> _Try it_:
Repeat the listing exactly, line by line, and leave the pictures behind.

> _Material for this task_:
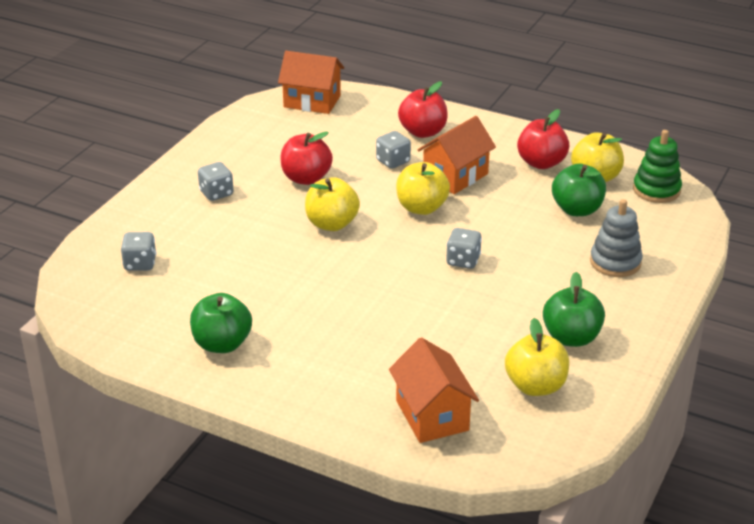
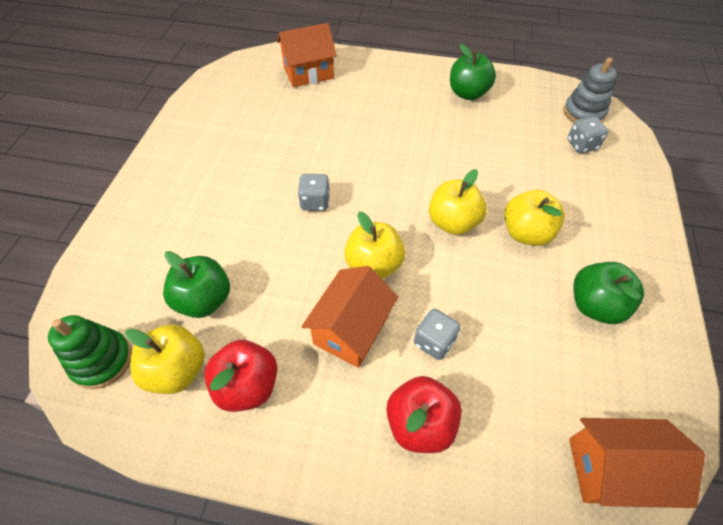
camera: 165 degrees right, 20 degrees up
(216, 193) = (589, 240): grey dice -> none
(306, 178) = (516, 285): red apple -> none
(432, 415) = (308, 73): orange house -> orange house turned 75 degrees counterclockwise
(535, 386) = (243, 102): yellow apple -> yellow apple (526, 233)
(571, 337) = (216, 143): green apple -> green apple (595, 305)
(615, 262) = (170, 229): grey stacking toy -> grey stacking toy (584, 113)

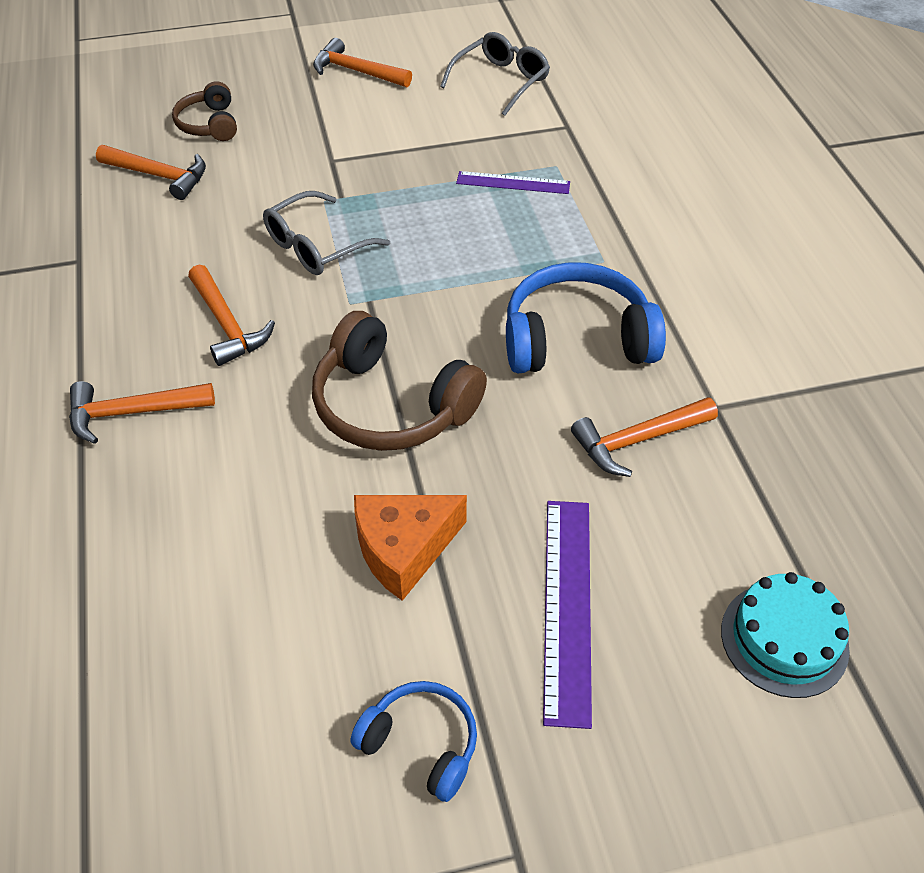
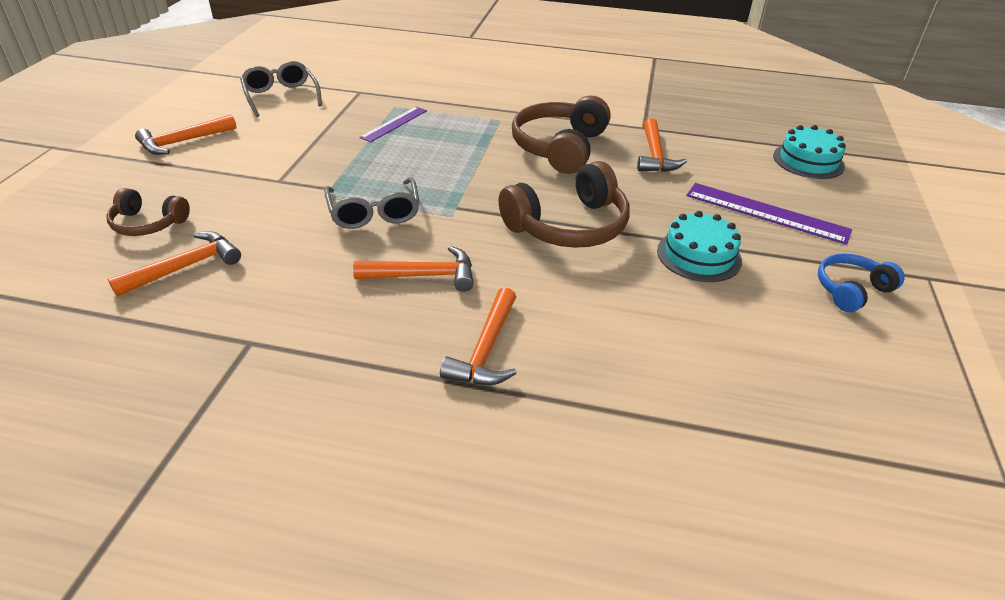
camera: 65 degrees left, 10 degrees down
(404, 549) = (699, 255): orange cheese -> turquoise cake
(576, 338) = (559, 147): blue headphones -> brown headphones

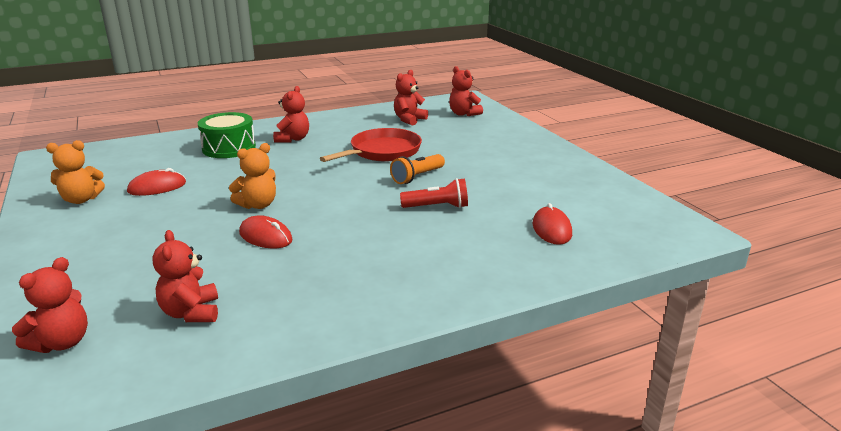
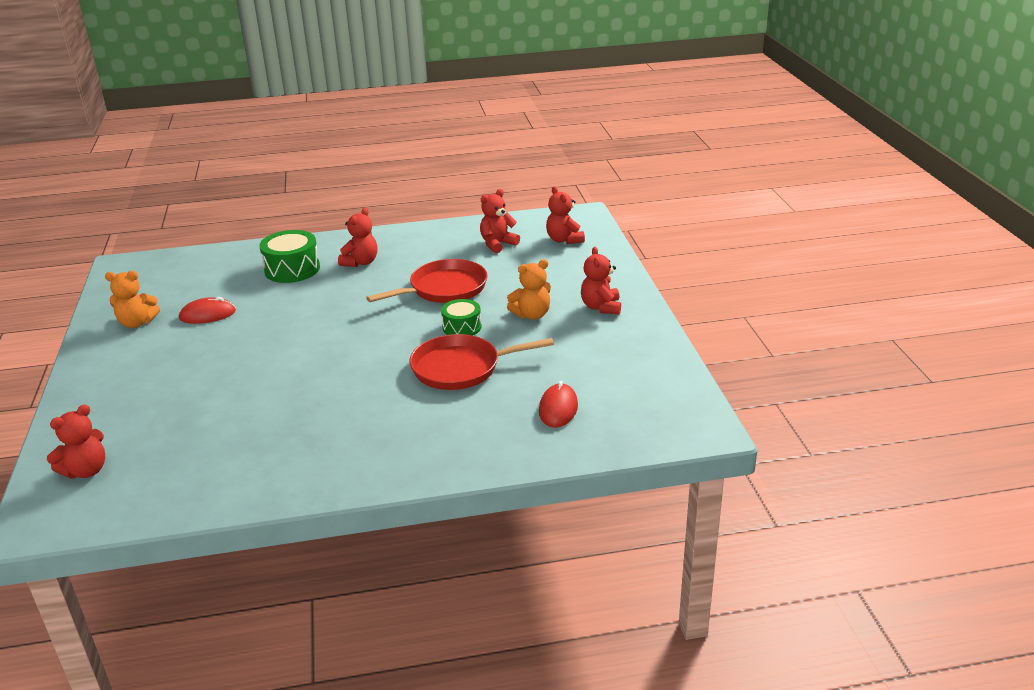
camera: 15 degrees right, 5 degrees up
(191, 313) = (192, 457): red teddy bear -> red teddy bear (601, 307)
(258, 205) = (291, 346): orange teddy bear -> orange teddy bear (532, 315)
(265, 236) = (283, 385): red mouse -> none
(417, 177) = (462, 327): orange flashlight -> green drum
(437, 207) = (460, 368): red flashlight -> red pan

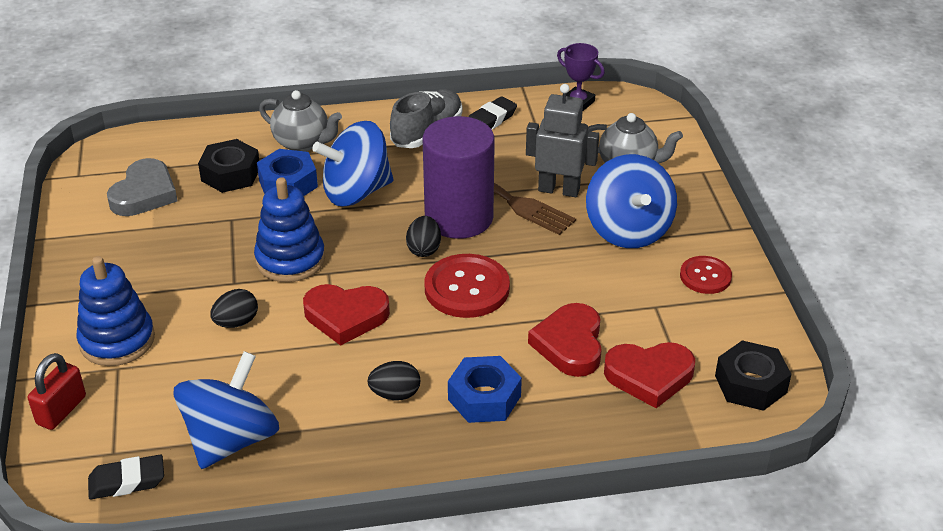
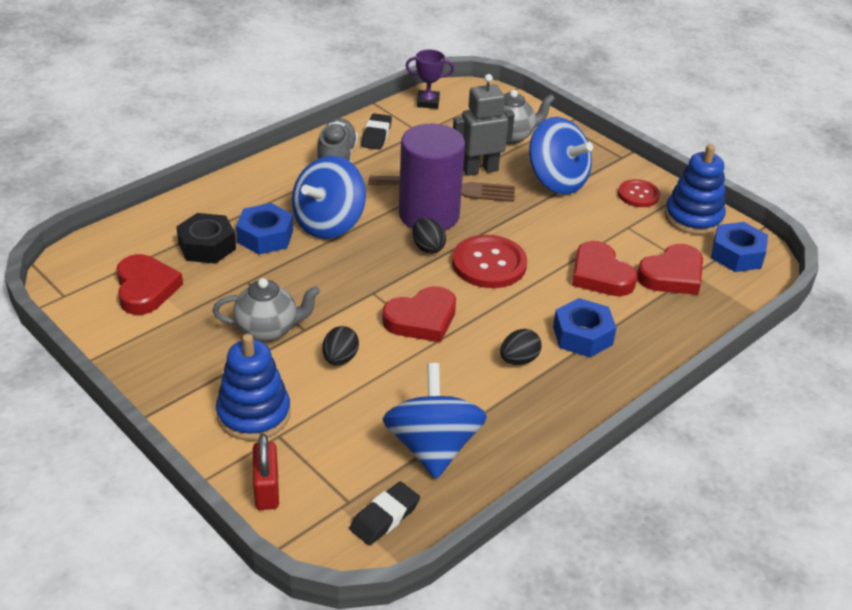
camera: 35 degrees left, 0 degrees up
(144, 193) = (145, 288): grey heart -> red heart
(290, 260) = (331, 294): blue stacking toy -> blue stacking toy (693, 217)
(302, 143) = (243, 201): grey teapot -> grey teapot (268, 330)
(750, 384) = (737, 254): black nut -> blue nut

> _Response box_:
camera: 165 degrees right, 20 degrees up
(216, 193) = (589, 240): grey dice -> none
(306, 178) = (516, 285): red apple -> none
(432, 415) = (308, 73): orange house -> orange house turned 75 degrees counterclockwise
(535, 386) = (243, 102): yellow apple -> yellow apple (526, 233)
(571, 337) = (216, 143): green apple -> green apple (595, 305)
(615, 262) = (170, 229): grey stacking toy -> grey stacking toy (584, 113)

camera: 65 degrees left, 10 degrees down
(404, 549) = (699, 255): orange cheese -> turquoise cake
(576, 338) = (559, 147): blue headphones -> brown headphones

camera: 15 degrees right, 5 degrees up
(191, 313) = (192, 457): red teddy bear -> red teddy bear (601, 307)
(258, 205) = (291, 346): orange teddy bear -> orange teddy bear (532, 315)
(265, 236) = (283, 385): red mouse -> none
(417, 177) = (462, 327): orange flashlight -> green drum
(437, 207) = (460, 368): red flashlight -> red pan

camera: 35 degrees left, 0 degrees up
(144, 193) = (145, 288): grey heart -> red heart
(290, 260) = (331, 294): blue stacking toy -> blue stacking toy (693, 217)
(302, 143) = (243, 201): grey teapot -> grey teapot (268, 330)
(750, 384) = (737, 254): black nut -> blue nut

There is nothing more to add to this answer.